About this exercise: Span requested from the data below: the line with "none -> pink brick E2:E5 level 1" through the line with "white brick J5:J6", both included. Give only these lines again, exactly, and leave every picture out.

Task input:
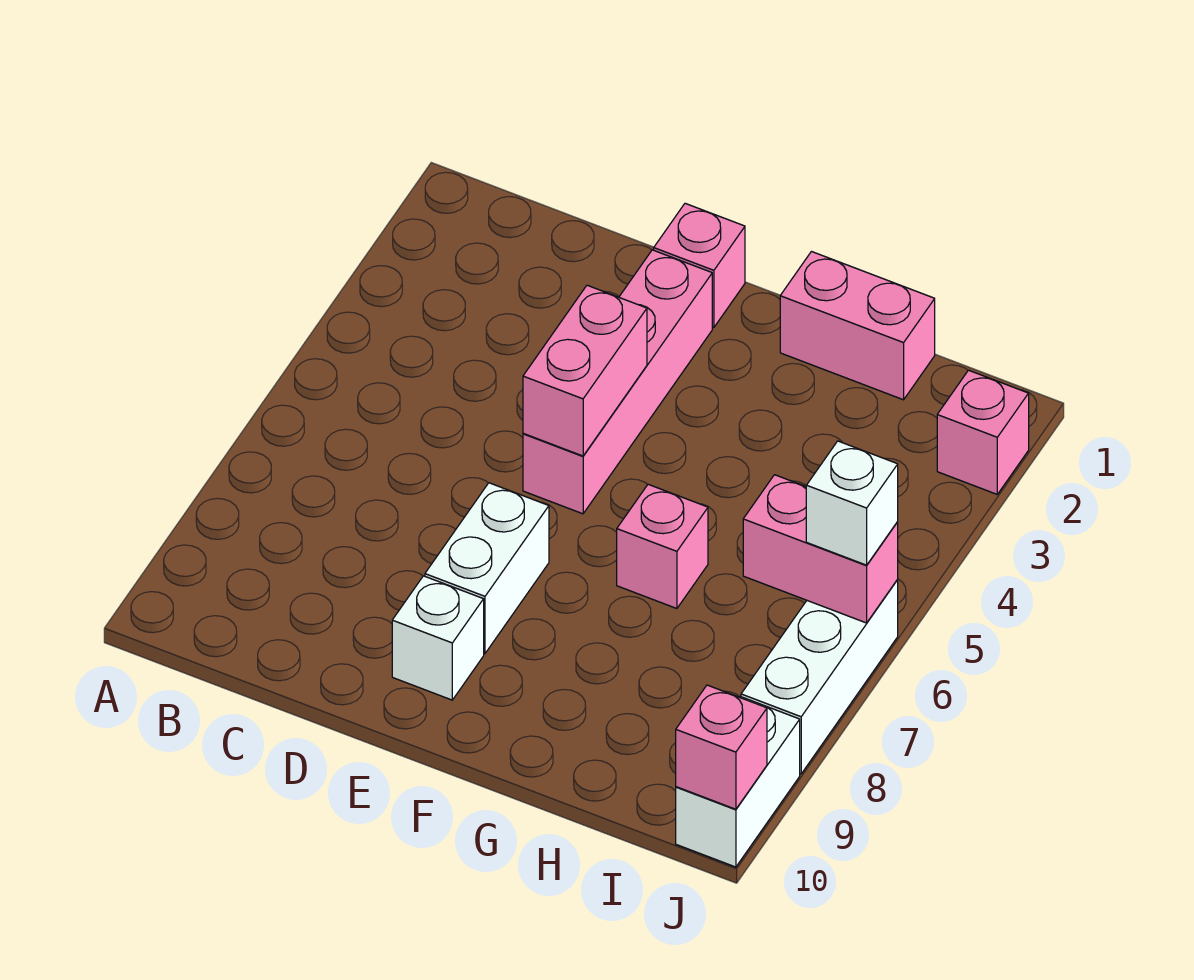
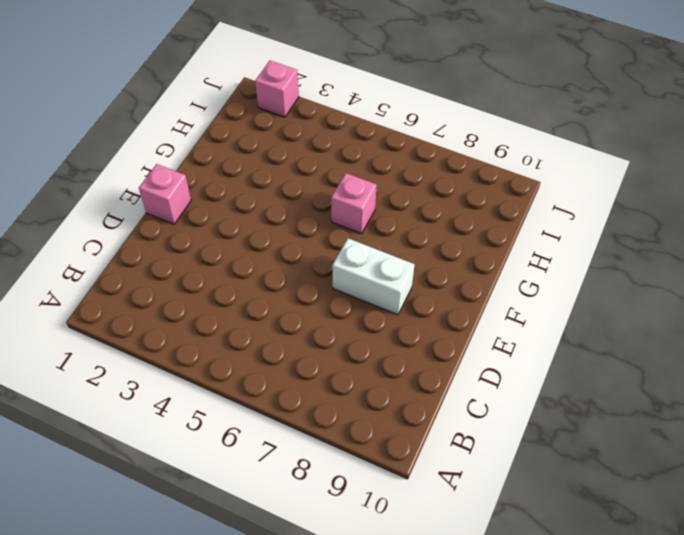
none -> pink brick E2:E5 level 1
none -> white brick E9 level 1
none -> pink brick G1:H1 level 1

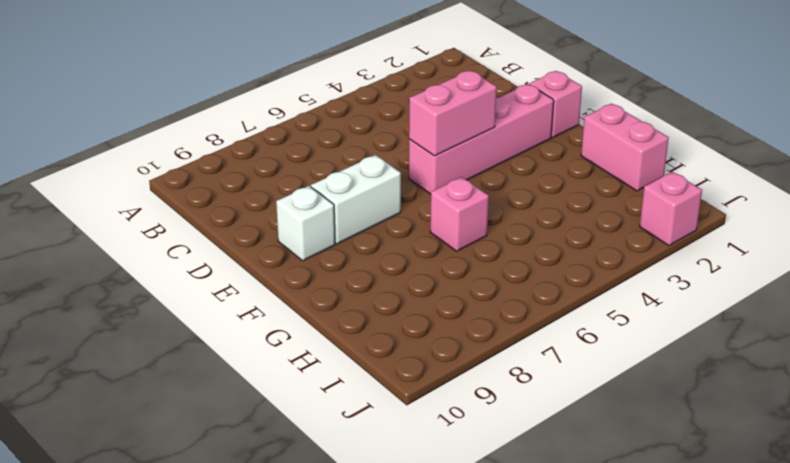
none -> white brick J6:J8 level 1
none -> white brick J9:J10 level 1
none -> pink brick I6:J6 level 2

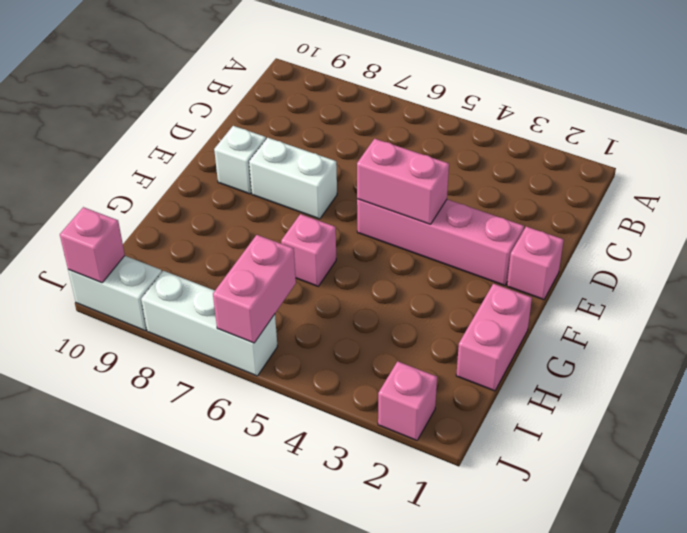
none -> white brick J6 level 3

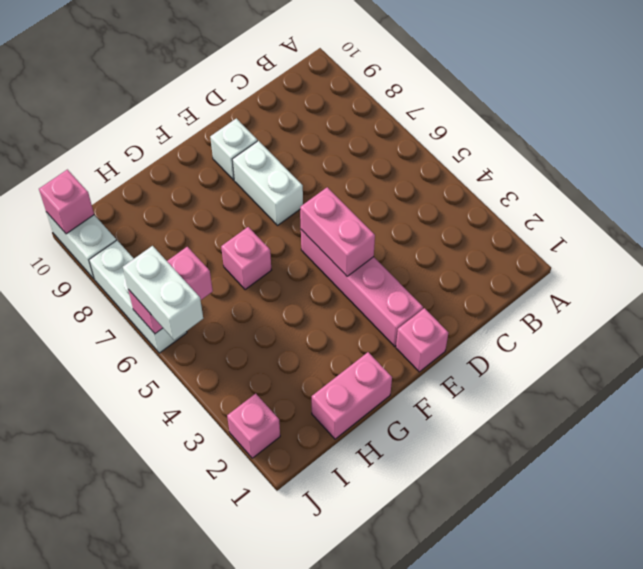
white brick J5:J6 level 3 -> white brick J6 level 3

...

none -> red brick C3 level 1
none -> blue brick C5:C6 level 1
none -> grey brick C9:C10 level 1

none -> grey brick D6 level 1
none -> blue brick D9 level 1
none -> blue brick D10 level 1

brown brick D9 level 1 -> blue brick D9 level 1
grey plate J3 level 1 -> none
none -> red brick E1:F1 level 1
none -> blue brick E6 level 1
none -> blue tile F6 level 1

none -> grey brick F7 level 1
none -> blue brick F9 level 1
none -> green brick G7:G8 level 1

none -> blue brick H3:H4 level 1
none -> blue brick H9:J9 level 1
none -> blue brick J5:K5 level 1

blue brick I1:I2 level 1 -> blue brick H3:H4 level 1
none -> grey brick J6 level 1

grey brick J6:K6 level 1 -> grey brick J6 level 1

Problem solution:
none -> pink brick E2:E5 level 1
none -> white brick E9 level 1
none -> pink brick G1:H1 level 1

none -> white brick J6:J8 level 1
none -> white brick J9:J10 level 1
none -> pink brick I6:J6 level 2

none -> white brick J6 level 3

white brick J5:J6 level 3 -> white brick J6 level 3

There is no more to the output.